Object change descriptions:
+ + + +

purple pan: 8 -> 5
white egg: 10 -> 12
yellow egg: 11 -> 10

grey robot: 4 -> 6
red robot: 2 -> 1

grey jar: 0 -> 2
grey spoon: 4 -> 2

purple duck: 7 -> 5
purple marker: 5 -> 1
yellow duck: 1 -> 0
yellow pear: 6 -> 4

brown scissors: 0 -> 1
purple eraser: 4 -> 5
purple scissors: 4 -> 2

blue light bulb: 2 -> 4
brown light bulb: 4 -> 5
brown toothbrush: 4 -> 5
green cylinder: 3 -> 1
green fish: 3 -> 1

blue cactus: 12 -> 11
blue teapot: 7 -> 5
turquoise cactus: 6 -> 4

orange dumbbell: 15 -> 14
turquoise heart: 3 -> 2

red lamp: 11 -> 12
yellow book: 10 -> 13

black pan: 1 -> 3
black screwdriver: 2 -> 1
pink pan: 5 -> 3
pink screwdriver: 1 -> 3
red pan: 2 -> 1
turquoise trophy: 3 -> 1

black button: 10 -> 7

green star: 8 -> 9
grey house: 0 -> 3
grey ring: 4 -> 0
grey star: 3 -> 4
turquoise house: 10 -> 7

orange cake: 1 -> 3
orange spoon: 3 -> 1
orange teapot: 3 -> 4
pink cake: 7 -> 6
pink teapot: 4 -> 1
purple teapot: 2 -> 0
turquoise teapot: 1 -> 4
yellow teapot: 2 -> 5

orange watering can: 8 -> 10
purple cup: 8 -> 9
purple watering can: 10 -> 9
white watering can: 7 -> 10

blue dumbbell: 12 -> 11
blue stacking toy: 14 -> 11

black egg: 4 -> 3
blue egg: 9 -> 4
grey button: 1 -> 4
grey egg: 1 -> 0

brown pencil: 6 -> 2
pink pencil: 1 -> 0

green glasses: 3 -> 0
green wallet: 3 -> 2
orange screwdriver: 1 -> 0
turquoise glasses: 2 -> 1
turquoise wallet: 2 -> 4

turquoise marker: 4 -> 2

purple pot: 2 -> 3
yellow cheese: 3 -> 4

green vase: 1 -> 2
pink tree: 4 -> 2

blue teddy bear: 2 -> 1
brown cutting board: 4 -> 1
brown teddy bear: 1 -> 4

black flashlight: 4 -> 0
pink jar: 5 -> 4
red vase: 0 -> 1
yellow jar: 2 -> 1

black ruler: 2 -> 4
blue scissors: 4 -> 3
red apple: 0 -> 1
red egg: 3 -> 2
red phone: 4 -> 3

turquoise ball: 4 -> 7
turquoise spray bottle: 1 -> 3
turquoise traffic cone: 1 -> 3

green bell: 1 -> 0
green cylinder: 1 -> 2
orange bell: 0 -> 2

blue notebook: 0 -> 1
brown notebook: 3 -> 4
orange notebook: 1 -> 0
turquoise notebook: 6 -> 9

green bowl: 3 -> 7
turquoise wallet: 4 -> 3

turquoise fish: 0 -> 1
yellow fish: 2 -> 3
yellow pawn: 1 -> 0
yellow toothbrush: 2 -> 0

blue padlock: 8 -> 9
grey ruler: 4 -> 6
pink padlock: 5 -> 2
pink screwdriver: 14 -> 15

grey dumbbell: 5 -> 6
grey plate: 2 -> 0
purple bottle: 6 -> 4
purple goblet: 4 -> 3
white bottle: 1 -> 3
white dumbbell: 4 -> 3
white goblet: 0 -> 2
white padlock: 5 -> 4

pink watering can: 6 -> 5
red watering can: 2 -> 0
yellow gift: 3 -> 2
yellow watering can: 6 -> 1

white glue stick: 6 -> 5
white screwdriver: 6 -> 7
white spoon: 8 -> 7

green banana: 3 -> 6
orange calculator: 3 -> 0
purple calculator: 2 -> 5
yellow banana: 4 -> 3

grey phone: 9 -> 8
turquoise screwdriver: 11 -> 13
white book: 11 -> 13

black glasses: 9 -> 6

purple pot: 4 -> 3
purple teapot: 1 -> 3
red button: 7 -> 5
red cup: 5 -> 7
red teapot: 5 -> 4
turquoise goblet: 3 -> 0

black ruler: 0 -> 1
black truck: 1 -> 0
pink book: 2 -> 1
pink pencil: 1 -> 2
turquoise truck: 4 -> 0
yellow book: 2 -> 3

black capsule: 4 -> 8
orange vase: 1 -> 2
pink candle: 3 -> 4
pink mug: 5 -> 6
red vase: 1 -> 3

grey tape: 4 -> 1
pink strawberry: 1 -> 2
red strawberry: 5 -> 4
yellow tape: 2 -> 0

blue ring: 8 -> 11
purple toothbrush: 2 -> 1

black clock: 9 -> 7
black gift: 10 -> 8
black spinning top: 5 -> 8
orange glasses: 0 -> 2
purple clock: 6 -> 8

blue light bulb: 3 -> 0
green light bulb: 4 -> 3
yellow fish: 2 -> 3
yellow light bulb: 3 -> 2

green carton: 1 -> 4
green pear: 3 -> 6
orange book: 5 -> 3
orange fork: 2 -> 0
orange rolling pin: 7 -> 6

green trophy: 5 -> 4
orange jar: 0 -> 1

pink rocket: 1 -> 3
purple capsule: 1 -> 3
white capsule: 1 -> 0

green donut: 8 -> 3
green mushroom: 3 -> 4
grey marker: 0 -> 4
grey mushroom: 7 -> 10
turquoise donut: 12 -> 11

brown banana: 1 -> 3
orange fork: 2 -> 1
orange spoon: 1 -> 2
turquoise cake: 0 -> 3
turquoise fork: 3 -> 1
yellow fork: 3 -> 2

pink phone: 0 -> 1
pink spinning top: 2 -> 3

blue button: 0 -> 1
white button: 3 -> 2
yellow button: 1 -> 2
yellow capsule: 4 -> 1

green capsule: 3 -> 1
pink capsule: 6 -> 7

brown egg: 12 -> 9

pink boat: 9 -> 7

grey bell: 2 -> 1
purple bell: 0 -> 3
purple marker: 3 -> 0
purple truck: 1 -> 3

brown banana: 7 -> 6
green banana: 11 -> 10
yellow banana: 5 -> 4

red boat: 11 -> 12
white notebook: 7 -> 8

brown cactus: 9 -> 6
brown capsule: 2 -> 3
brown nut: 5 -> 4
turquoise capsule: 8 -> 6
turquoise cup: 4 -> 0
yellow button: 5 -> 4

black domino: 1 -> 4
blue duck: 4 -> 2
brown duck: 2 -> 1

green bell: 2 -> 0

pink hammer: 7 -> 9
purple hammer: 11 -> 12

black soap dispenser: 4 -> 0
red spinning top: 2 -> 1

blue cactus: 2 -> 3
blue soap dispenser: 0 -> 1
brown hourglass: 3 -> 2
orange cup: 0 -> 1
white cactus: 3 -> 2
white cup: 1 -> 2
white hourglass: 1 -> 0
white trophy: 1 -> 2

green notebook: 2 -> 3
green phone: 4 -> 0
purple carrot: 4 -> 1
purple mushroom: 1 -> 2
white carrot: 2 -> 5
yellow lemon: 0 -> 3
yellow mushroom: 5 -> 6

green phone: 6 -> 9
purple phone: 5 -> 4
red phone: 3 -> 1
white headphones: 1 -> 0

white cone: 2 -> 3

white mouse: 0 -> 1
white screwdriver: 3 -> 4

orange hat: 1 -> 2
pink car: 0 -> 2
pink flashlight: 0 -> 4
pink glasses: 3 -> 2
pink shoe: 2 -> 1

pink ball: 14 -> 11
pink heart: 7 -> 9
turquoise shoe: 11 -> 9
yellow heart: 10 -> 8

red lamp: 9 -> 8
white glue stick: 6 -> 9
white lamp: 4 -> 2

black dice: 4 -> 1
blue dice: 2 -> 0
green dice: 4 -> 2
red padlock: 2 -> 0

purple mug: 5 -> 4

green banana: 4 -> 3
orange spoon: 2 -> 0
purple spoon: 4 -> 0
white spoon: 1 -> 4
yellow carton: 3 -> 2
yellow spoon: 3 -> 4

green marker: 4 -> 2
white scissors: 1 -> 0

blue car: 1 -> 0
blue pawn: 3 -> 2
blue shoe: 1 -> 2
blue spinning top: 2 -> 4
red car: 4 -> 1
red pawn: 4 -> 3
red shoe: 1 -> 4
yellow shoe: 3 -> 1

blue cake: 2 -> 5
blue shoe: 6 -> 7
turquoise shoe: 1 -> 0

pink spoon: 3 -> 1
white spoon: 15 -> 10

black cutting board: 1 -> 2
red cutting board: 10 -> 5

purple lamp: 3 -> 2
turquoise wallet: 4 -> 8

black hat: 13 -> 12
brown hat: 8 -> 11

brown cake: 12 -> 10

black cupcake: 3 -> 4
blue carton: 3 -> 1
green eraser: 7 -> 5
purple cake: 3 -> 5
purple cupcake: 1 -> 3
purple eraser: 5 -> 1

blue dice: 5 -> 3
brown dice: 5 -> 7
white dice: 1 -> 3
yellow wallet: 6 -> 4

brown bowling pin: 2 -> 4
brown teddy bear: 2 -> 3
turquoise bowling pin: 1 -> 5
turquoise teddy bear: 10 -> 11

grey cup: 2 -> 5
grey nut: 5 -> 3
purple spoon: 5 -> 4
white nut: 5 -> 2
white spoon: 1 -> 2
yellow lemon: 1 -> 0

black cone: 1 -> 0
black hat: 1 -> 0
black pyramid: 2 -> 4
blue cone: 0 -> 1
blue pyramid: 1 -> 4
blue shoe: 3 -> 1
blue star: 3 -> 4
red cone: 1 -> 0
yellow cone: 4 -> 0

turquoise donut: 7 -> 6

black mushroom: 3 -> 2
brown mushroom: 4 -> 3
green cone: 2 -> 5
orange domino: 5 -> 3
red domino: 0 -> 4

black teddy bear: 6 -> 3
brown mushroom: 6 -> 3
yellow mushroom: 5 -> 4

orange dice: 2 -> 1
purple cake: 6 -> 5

+ + + +

Task prompt:
Go through the records above and copy each line where "strawberry" is found.

Expected answer:
pink strawberry: 1 -> 2
red strawberry: 5 -> 4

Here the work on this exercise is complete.